= Beginning of Section =

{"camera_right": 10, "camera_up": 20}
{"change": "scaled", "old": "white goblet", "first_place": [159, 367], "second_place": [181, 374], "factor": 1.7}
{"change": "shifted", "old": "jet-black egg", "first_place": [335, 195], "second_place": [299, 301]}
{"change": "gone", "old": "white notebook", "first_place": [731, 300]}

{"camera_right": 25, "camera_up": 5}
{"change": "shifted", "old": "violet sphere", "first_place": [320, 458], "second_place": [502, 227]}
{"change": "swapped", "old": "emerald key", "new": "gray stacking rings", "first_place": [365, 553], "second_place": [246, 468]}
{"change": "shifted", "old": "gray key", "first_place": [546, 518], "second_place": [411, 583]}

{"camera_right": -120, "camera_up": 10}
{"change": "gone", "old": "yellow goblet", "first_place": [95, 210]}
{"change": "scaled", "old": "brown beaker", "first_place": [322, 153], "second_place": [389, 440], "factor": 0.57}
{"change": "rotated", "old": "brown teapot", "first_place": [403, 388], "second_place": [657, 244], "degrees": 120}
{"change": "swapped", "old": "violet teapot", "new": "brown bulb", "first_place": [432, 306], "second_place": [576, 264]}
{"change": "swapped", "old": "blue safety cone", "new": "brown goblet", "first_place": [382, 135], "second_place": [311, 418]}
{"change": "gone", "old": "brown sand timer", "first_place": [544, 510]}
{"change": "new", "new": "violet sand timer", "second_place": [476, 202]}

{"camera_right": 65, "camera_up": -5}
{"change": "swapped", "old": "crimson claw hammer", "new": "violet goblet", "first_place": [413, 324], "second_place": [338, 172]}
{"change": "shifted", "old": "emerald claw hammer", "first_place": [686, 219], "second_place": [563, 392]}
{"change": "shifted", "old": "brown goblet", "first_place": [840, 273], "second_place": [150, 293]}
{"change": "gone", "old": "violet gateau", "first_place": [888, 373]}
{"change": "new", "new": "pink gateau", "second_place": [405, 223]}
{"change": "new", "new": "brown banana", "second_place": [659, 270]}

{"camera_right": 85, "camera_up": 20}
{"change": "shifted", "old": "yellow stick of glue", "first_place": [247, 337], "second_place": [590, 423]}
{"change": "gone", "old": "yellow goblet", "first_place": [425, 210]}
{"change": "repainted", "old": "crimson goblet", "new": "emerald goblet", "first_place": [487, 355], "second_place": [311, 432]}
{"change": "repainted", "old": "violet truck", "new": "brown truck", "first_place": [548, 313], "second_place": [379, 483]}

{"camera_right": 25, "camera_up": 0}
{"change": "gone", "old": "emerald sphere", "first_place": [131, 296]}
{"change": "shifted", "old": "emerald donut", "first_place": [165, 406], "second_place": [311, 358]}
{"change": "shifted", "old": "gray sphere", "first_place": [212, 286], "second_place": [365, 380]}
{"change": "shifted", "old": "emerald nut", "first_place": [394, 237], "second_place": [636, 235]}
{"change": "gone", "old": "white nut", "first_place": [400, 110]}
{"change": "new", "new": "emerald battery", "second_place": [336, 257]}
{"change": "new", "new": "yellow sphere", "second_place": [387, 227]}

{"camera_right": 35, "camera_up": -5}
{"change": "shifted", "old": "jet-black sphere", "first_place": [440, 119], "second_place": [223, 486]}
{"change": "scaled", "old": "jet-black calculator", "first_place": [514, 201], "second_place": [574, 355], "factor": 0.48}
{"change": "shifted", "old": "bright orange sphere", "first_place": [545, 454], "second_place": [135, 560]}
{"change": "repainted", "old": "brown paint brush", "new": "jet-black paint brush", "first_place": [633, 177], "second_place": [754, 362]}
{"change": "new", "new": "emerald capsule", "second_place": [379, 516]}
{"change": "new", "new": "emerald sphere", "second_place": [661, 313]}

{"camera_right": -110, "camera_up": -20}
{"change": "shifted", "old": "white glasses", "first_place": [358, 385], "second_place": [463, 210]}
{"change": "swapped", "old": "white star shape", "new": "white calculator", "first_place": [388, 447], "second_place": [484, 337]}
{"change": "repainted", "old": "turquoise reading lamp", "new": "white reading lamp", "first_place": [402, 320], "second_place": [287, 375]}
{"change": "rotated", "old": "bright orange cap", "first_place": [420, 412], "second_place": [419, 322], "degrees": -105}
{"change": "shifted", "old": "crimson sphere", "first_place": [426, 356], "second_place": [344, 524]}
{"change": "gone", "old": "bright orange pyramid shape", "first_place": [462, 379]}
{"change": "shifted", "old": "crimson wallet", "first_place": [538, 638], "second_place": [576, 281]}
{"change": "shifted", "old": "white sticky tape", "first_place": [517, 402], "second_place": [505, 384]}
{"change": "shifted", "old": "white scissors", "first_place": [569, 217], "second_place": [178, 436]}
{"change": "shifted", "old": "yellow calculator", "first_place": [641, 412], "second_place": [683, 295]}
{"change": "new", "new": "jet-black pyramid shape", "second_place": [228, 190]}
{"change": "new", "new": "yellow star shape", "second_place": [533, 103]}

= End of Section =

Goal of the exercise - The expected output is the complete listing, word for word.

Answer to the exercise -
{"camera_right": 10, "camera_up": 20}
{"change": "scaled", "old": "white goblet", "first_place": [159, 367], "second_place": [181, 374], "factor": 1.7}
{"change": "shifted", "old": "jet-black egg", "first_place": [335, 195], "second_place": [299, 301]}
{"change": "gone", "old": "white notebook", "first_place": [731, 300]}

{"camera_right": 25, "camera_up": 5}
{"change": "shifted", "old": "violet sphere", "first_place": [320, 458], "second_place": [502, 227]}
{"change": "swapped", "old": "emerald key", "new": "gray stacking rings", "first_place": [365, 553], "second_place": [246, 468]}
{"change": "shifted", "old": "gray key", "first_place": [546, 518], "second_place": [411, 583]}

{"camera_right": -120, "camera_up": 10}
{"change": "gone", "old": "yellow goblet", "first_place": [95, 210]}
{"change": "scaled", "old": "brown beaker", "first_place": [322, 153], "second_place": [389, 440], "factor": 0.57}
{"change": "rotated", "old": "brown teapot", "first_place": [403, 388], "second_place": [657, 244], "degrees": 120}
{"change": "swapped", "old": "violet teapot", "new": "brown bulb", "first_place": [432, 306], "second_place": [576, 264]}
{"change": "swapped", "old": "blue safety cone", "new": "brown goblet", "first_place": [382, 135], "second_place": [311, 418]}
{"change": "gone", "old": "brown sand timer", "first_place": [544, 510]}
{"change": "new", "new": "violet sand timer", "second_place": [476, 202]}

{"camera_right": 65, "camera_up": -5}
{"change": "swapped", "old": "crimson claw hammer", "new": "violet goblet", "first_place": [413, 324], "second_place": [338, 172]}
{"change": "shifted", "old": "emerald claw hammer", "first_place": [686, 219], "second_place": [563, 392]}
{"change": "shifted", "old": "brown goblet", "first_place": [840, 273], "second_place": [150, 293]}
{"change": "gone", "old": "violet gateau", "first_place": [888, 373]}
{"change": "new", "new": "pink gateau", "second_place": [405, 223]}
{"change": "new", "new": "brown banana", "second_place": [659, 270]}

{"camera_right": 85, "camera_up": 20}
{"change": "shifted", "old": "yellow stick of glue", "first_place": [247, 337], "second_place": [590, 423]}
{"change": "gone", "old": "yellow goblet", "first_place": [425, 210]}
{"change": "repainted", "old": "crimson goblet", "new": "emerald goblet", "first_place": [487, 355], "second_place": [311, 432]}
{"change": "repainted", "old": "violet truck", "new": "brown truck", "first_place": [548, 313], "second_place": [379, 483]}

{"camera_right": 25, "camera_up": 0}
{"change": "gone", "old": "emerald sphere", "first_place": [131, 296]}
{"change": "shifted", "old": "emerald donut", "first_place": [165, 406], "second_place": [311, 358]}
{"change": "shifted", "old": "gray sphere", "first_place": [212, 286], "second_place": [365, 380]}
{"change": "shifted", "old": "emerald nut", "first_place": [394, 237], "second_place": [636, 235]}
{"change": "gone", "old": "white nut", "first_place": [400, 110]}
{"change": "new", "new": "emerald battery", "second_place": [336, 257]}
{"change": "new", "new": "yellow sphere", "second_place": [387, 227]}

{"camera_right": 35, "camera_up": -5}
{"change": "shifted", "old": "jet-black sphere", "first_place": [440, 119], "second_place": [223, 486]}
{"change": "scaled", "old": "jet-black calculator", "first_place": [514, 201], "second_place": [574, 355], "factor": 0.48}
{"change": "shifted", "old": "bright orange sphere", "first_place": [545, 454], "second_place": [135, 560]}
{"change": "repainted", "old": "brown paint brush", "new": "jet-black paint brush", "first_place": [633, 177], "second_place": [754, 362]}
{"change": "new", "new": "emerald capsule", "second_place": [379, 516]}
{"change": "new", "new": "emerald sphere", "second_place": [661, 313]}

{"camera_right": -110, "camera_up": -20}
{"change": "shifted", "old": "white glasses", "first_place": [358, 385], "second_place": [463, 210]}
{"change": "swapped", "old": "white star shape", "new": "white calculator", "first_place": [388, 447], "second_place": [484, 337]}
{"change": "repainted", "old": "turquoise reading lamp", "new": "white reading lamp", "first_place": [402, 320], "second_place": [287, 375]}
{"change": "rotated", "old": "bright orange cap", "first_place": [420, 412], "second_place": [419, 322], "degrees": -105}
{"change": "shifted", "old": "crimson sphere", "first_place": [426, 356], "second_place": [344, 524]}
{"change": "gone", "old": "bright orange pyramid shape", "first_place": [462, 379]}
{"change": "shifted", "old": "crimson wallet", "first_place": [538, 638], "second_place": [576, 281]}
{"change": "shifted", "old": "white sticky tape", "first_place": [517, 402], "second_place": [505, 384]}
{"change": "shifted", "old": "white scissors", "first_place": [569, 217], "second_place": [178, 436]}
{"change": "shifted", "old": "yellow calculator", "first_place": [641, 412], "second_place": [683, 295]}
{"change": "new", "new": "jet-black pyramid shape", "second_place": [228, 190]}
{"change": "new", "new": "yellow star shape", "second_place": [533, 103]}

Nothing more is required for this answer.